▶ **EXERCISE GOAL**: For this exercise, restate word for word only the lines from the one containing "recolor | gomme" through the last line below. Pictures do not get copied.
___ RECORD EXTRACTS
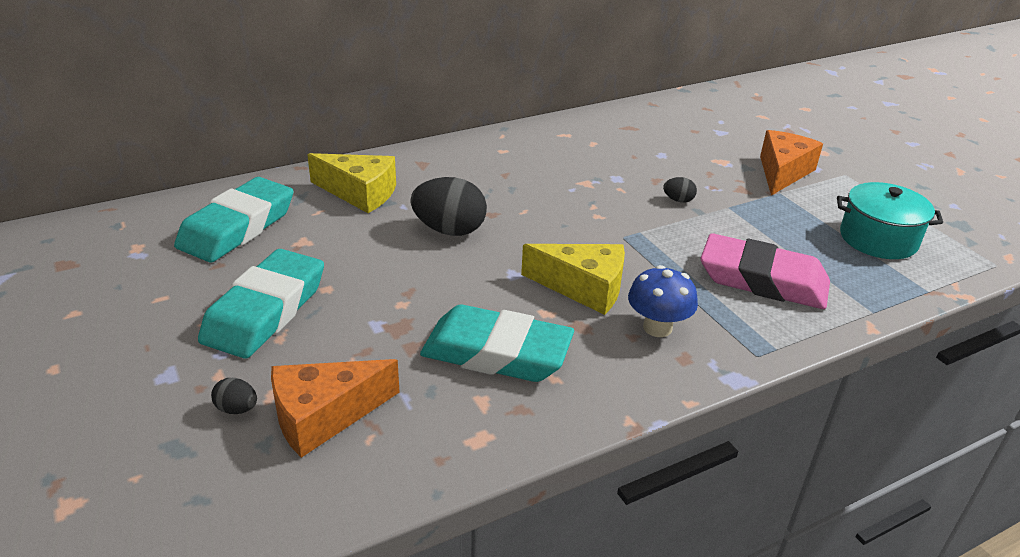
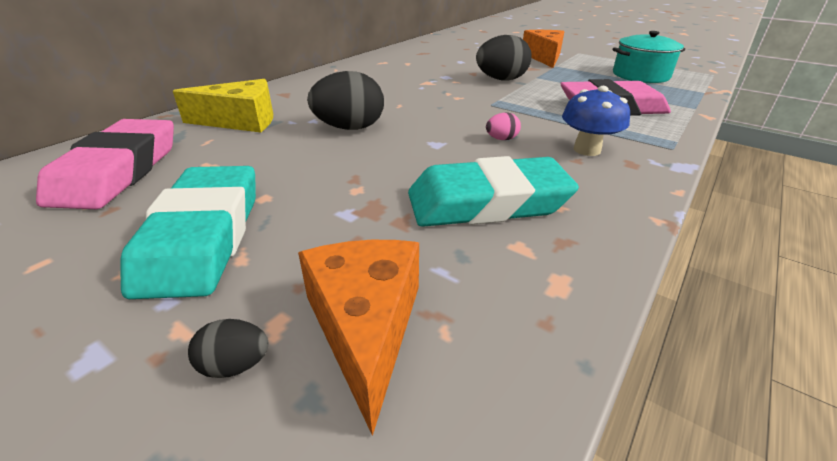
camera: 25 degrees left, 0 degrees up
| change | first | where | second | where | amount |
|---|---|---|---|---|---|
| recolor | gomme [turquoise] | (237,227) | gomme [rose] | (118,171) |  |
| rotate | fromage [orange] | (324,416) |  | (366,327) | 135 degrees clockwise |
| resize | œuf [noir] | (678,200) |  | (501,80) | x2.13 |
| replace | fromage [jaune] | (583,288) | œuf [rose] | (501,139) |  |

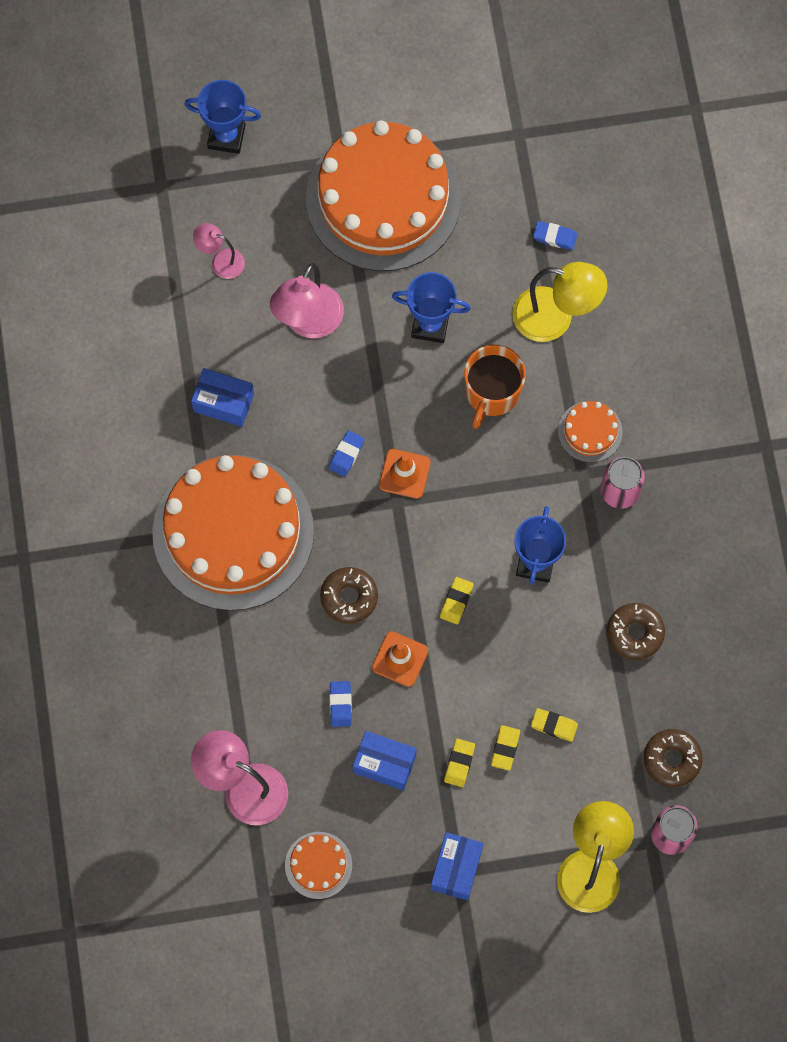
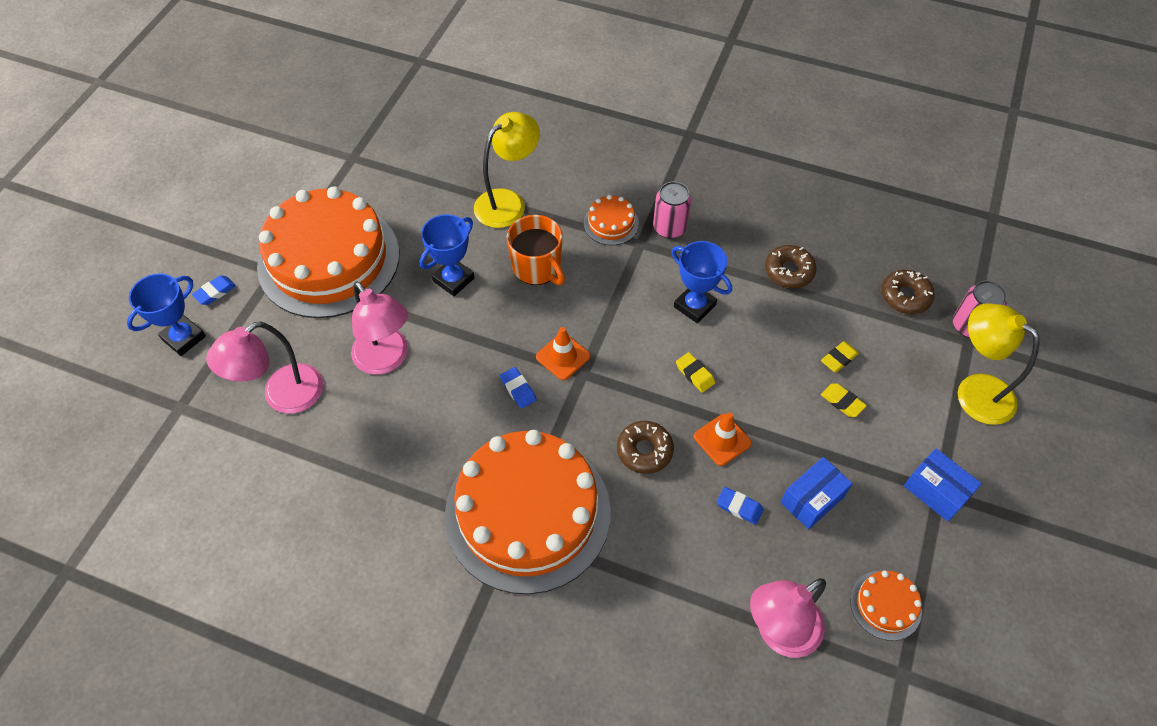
camera: 60 degrees left, 15 degrees down
| change | first | where | second | where | amount |
|---|---|---|---|---|---|
| move | gomme [bleu] | (554,237) |  | (215,292) |  |
| resize | lampe [rose] | (221,261) |  | (282,396) | x1.79 |
| delete | boîte [bleu] | (223,402) |  |  |  |
| delete | gomme [jaune] | (459,763) |  |  |  |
______
▶ **OUTPUT FOR THIS EXERCISE**:
| recolor | gomme [turquoise] | (237,227) | gomme [rose] | (118,171) |  |
| rotate | fromage [orange] | (324,416) |  | (366,327) | 135 degrees clockwise |
| resize | œuf [noir] | (678,200) |  | (501,80) | x2.13 |
| replace | fromage [jaune] | (583,288) | œuf [rose] | (501,139) |  |

camera: 60 degrees left, 15 degrees down
| change | first | where | second | where | amount |
|---|---|---|---|---|---|
| move | gomme [bleu] | (554,237) |  | (215,292) |  |
| resize | lampe [rose] | (221,261) |  | (282,396) | x1.79 |
| delete | boîte [bleu] | (223,402) |  |  |  |
| delete | gomme [jaune] | (459,763) |  |  |  |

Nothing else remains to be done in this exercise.